(Entries taken from a collection)
..........
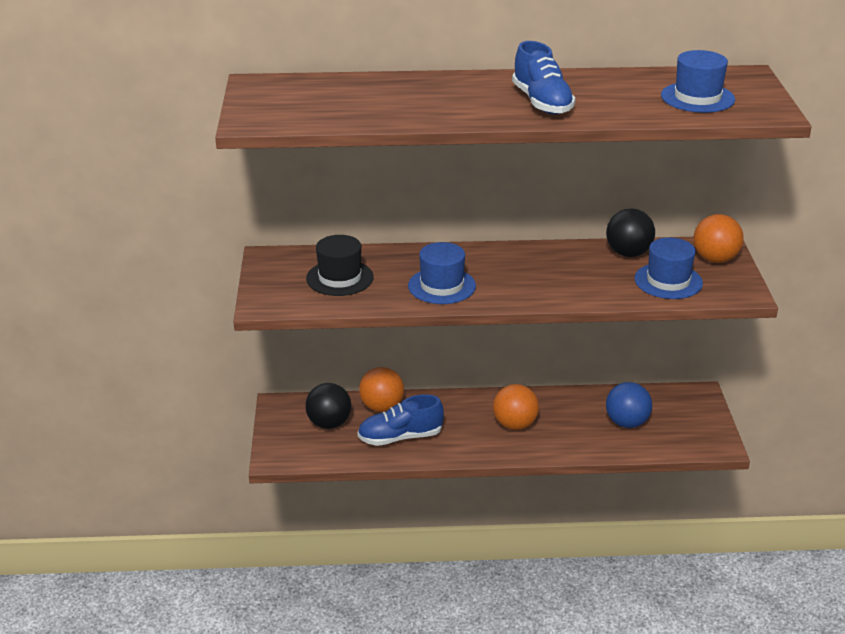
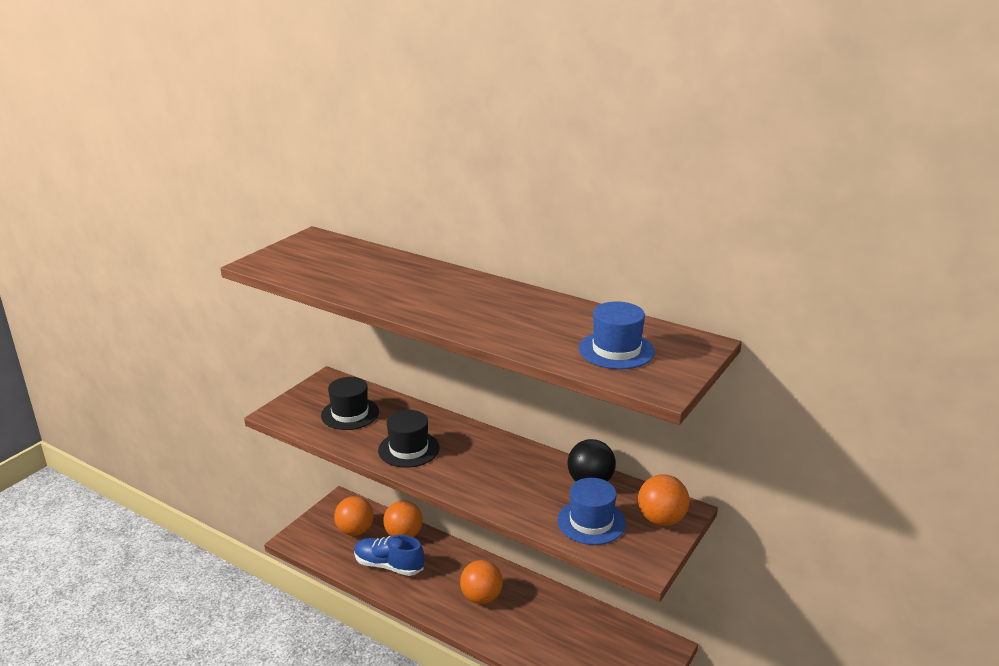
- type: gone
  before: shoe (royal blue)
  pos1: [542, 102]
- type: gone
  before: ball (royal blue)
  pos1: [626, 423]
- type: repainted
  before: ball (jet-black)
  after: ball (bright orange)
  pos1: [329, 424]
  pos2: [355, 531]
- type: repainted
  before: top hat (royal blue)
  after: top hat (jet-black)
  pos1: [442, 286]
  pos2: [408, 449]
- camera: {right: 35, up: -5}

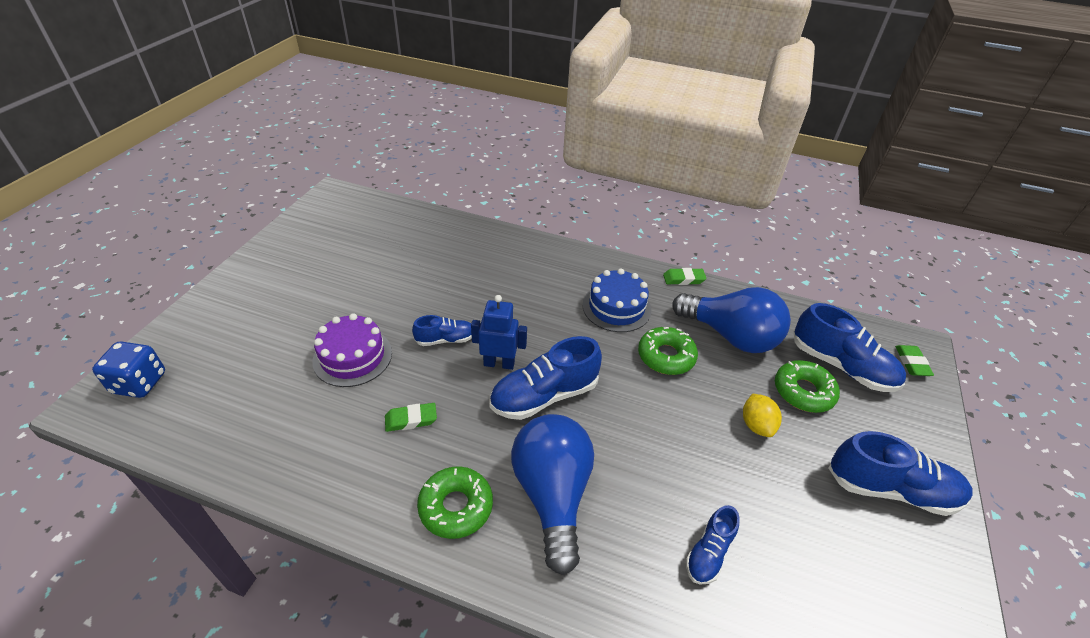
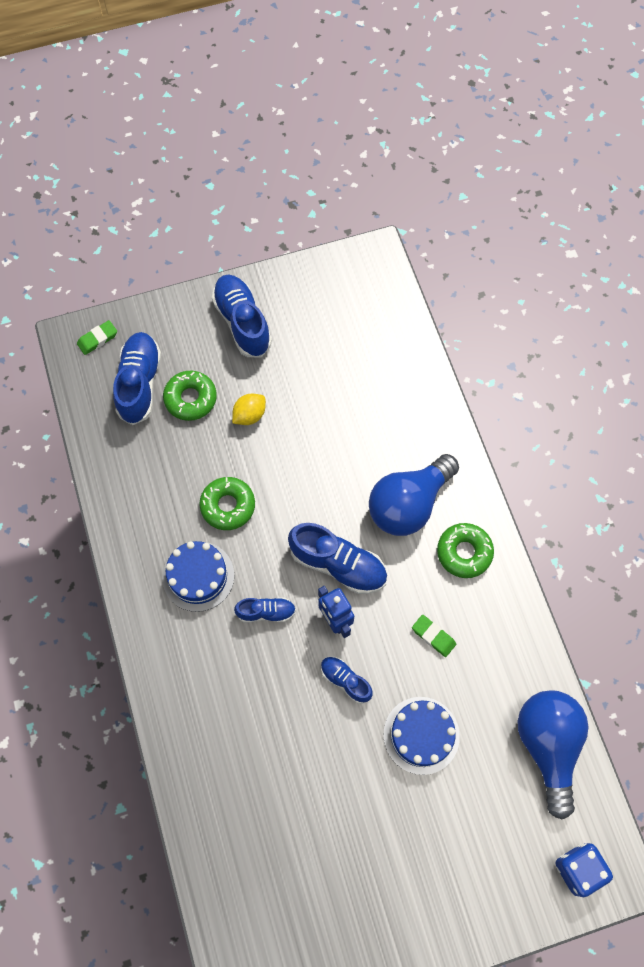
- type: gone
  before: pencil eraser (leaf-green)
  pos1: [683, 279]
- type: shifted
  before: light bulb (royal blue)
  pos1: [730, 336]
  pos2: [548, 746]
- type: shifted
  before: shoe (royal blue)
  pos1: [709, 553]
  pos2: [266, 612]
- type: repainted
  before: cake (purple)
  after: cake (royal blue)
  pos1: [352, 356]
  pos2: [421, 735]
- camera: {right: -125, up: 25}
..........
**Your instructions:** Please repeat all of the data exactly as it stands, leaving the pictures out.

**Reply to the task:**
- type: gone
  before: shoe (royal blue)
  pos1: [542, 102]
- type: gone
  before: ball (royal blue)
  pos1: [626, 423]
- type: repainted
  before: ball (jet-black)
  after: ball (bright orange)
  pos1: [329, 424]
  pos2: [355, 531]
- type: repainted
  before: top hat (royal blue)
  after: top hat (jet-black)
  pos1: [442, 286]
  pos2: [408, 449]
- camera: {right: 35, up: -5}

- type: gone
  before: pencil eraser (leaf-green)
  pos1: [683, 279]
- type: shifted
  before: light bulb (royal blue)
  pos1: [730, 336]
  pos2: [548, 746]
- type: shifted
  before: shoe (royal blue)
  pos1: [709, 553]
  pos2: [266, 612]
- type: repainted
  before: cake (purple)
  after: cake (royal blue)
  pos1: [352, 356]
  pos2: [421, 735]
- camera: {right: -125, up: 25}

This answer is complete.